▸ **Action item**
In the data below, retype exactly the line that contains "[374, 417, 502, 538] (first image)" and every line after it, through the last.

☆ ☆ ☆

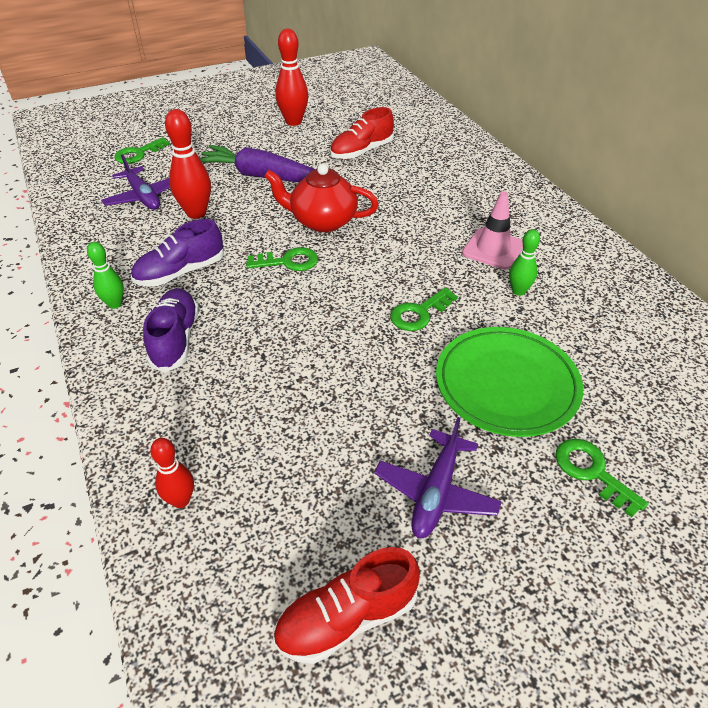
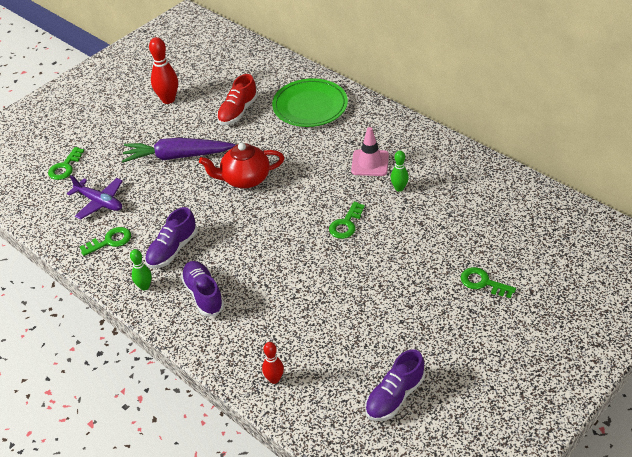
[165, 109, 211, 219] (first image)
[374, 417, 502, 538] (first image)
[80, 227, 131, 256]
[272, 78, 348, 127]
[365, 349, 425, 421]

☆ ☆ ☆

▸ **Output for this exercise**
[374, 417, 502, 538] (first image)
[80, 227, 131, 256]
[272, 78, 348, 127]
[365, 349, 425, 421]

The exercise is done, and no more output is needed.